## JOB ITEM
Below are records; copy every line among them that contains the word "pink".

Scene content tallies:
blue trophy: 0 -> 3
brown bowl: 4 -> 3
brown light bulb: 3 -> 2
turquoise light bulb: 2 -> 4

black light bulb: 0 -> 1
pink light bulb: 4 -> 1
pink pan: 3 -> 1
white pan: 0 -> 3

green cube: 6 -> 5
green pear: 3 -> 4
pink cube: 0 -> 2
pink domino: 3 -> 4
...
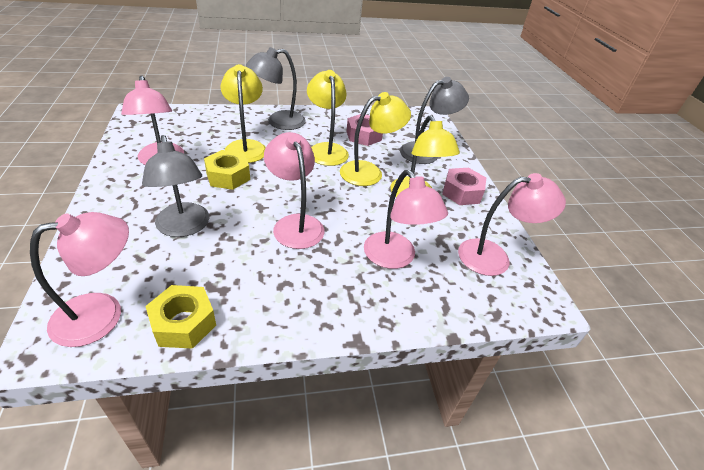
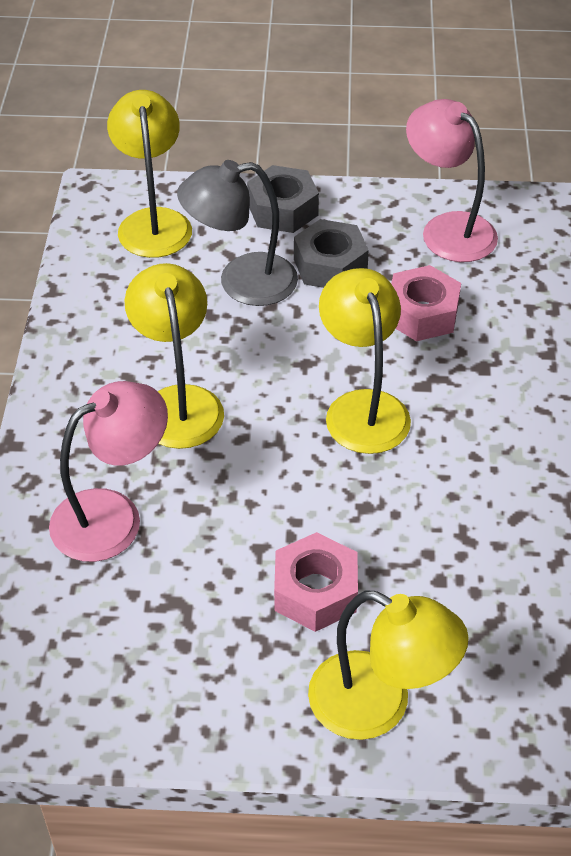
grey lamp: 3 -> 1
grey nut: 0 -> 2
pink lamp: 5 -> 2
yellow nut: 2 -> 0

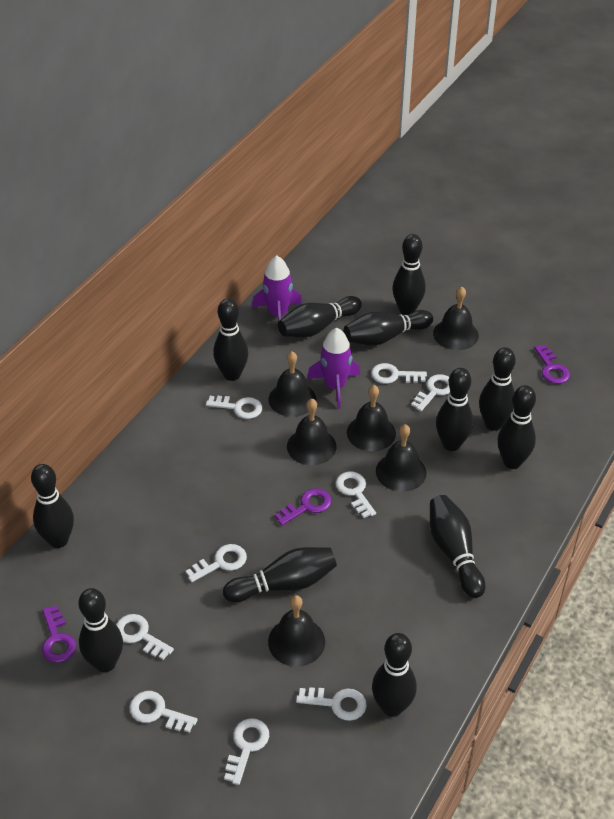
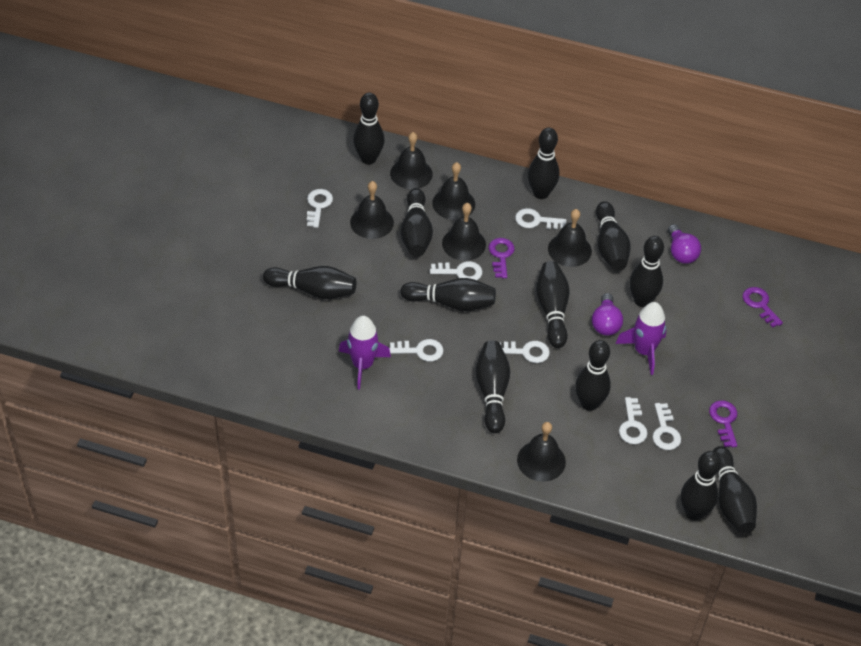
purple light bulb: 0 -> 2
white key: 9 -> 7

## OUTPUT FOR THIS TASK
pink light bulb: 4 -> 1
pink pan: 3 -> 1
pink cube: 0 -> 2
pink domino: 3 -> 4
pink lamp: 5 -> 2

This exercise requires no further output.